(Beginning of DATA RECORDS)

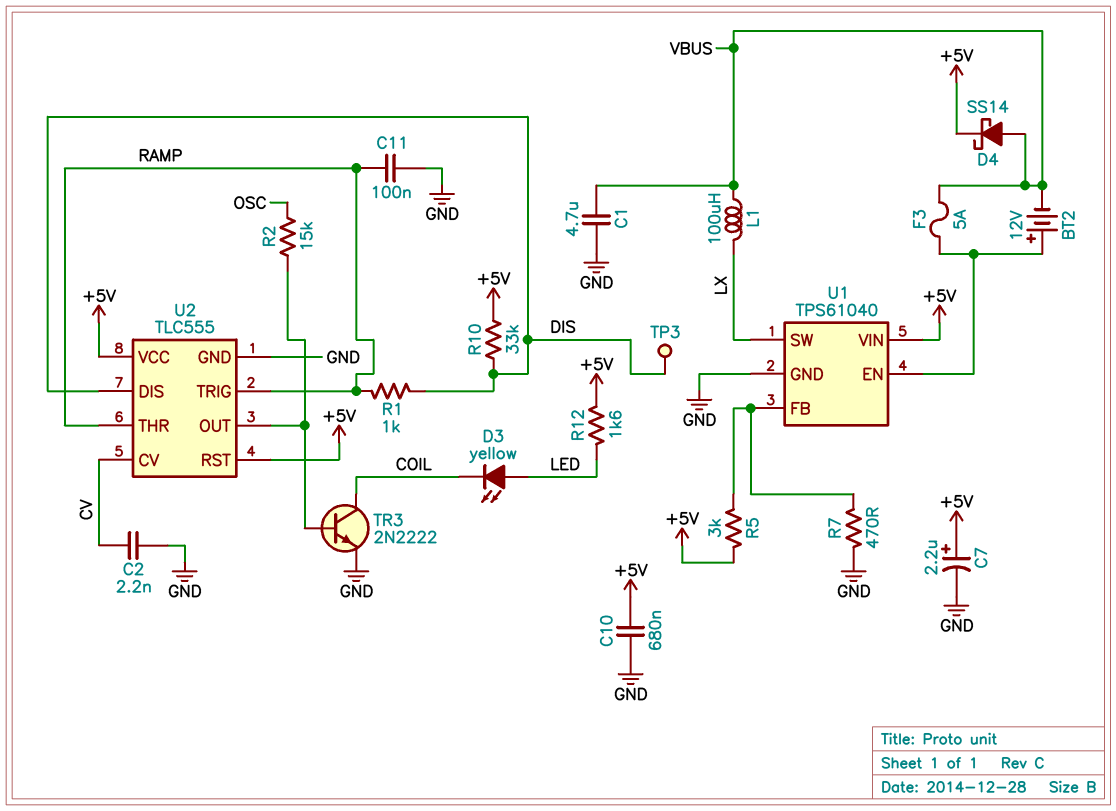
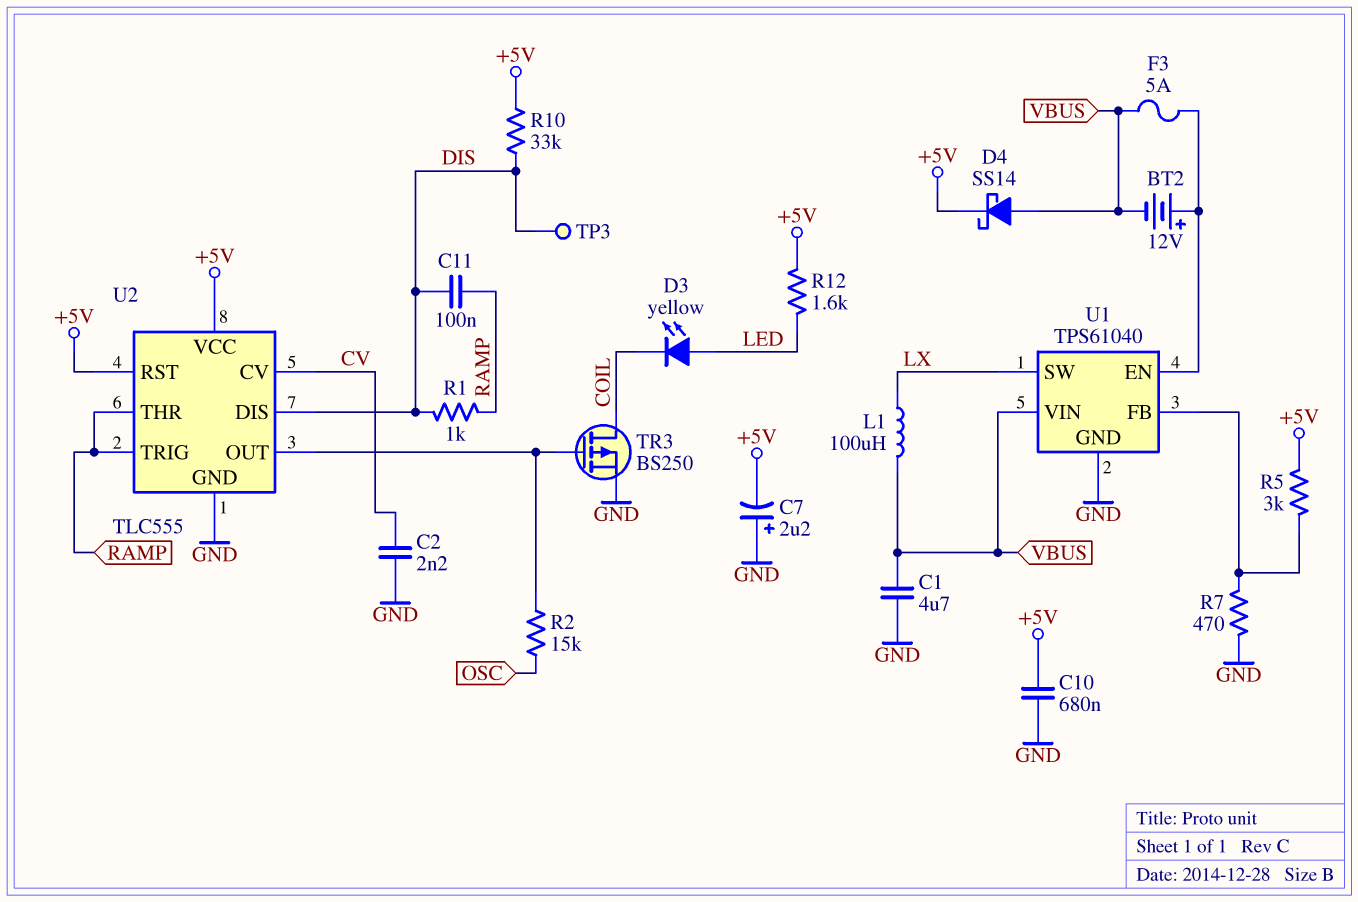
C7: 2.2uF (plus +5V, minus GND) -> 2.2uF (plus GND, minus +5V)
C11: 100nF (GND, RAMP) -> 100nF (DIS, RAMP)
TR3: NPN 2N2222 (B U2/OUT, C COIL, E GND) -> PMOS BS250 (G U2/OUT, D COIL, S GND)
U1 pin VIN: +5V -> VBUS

(End of DATA RECORDS)
(Beginning of DATA RECORDS)

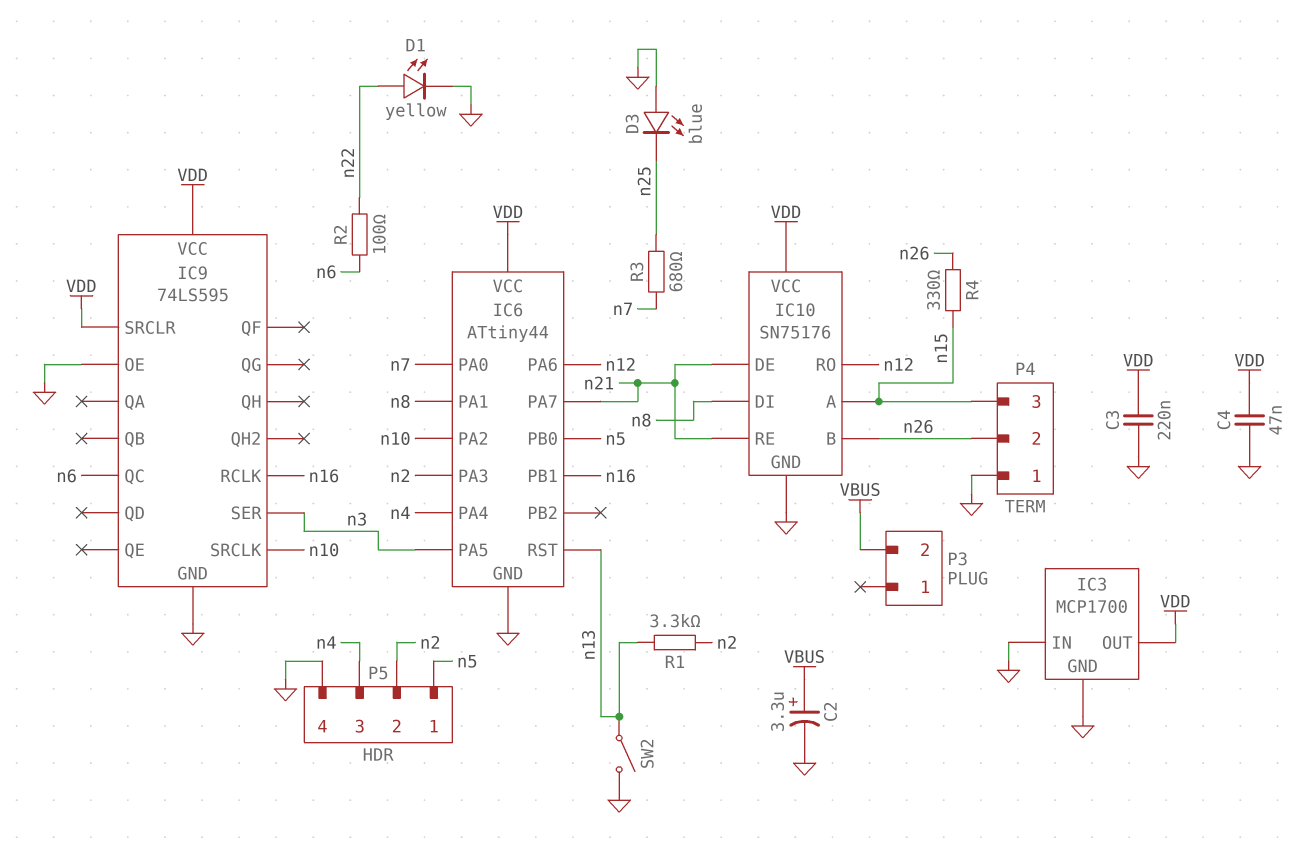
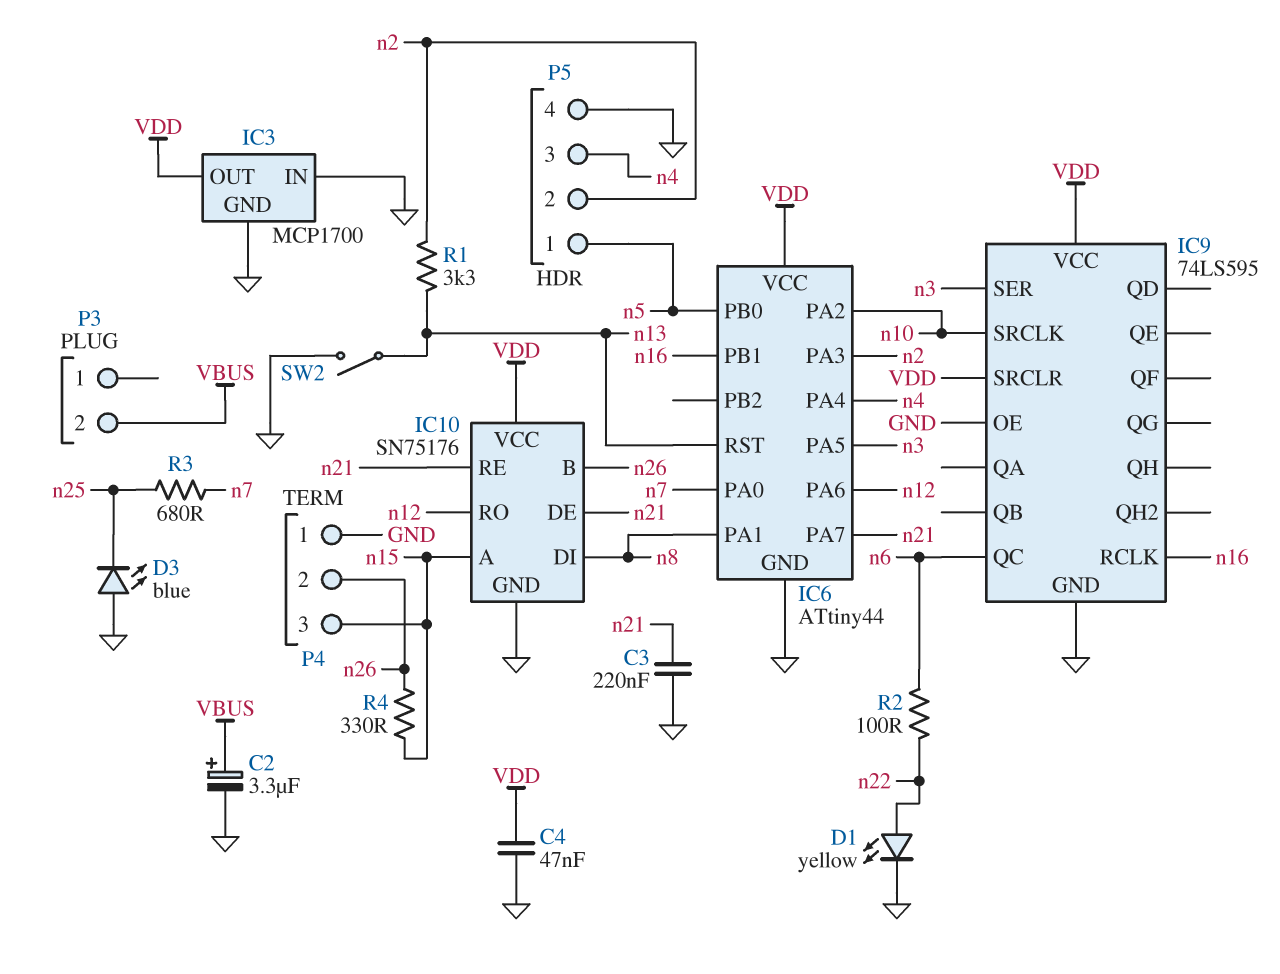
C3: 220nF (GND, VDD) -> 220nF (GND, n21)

(End of DATA RECORDS)

Begin at the line that has "C7: 2.2uF (plus" in the entries above; stop after the line that has "U1 pin VIN: +5V -> VBUS". Transcribe exactly those lines and no others.

:: TASK RESULT ::
C7: 2.2uF (plus +5V, minus GND) -> 2.2uF (plus GND, minus +5V)
C11: 100nF (GND, RAMP) -> 100nF (DIS, RAMP)
TR3: NPN 2N2222 (B U2/OUT, C COIL, E GND) -> PMOS BS250 (G U2/OUT, D COIL, S GND)
U1 pin VIN: +5V -> VBUS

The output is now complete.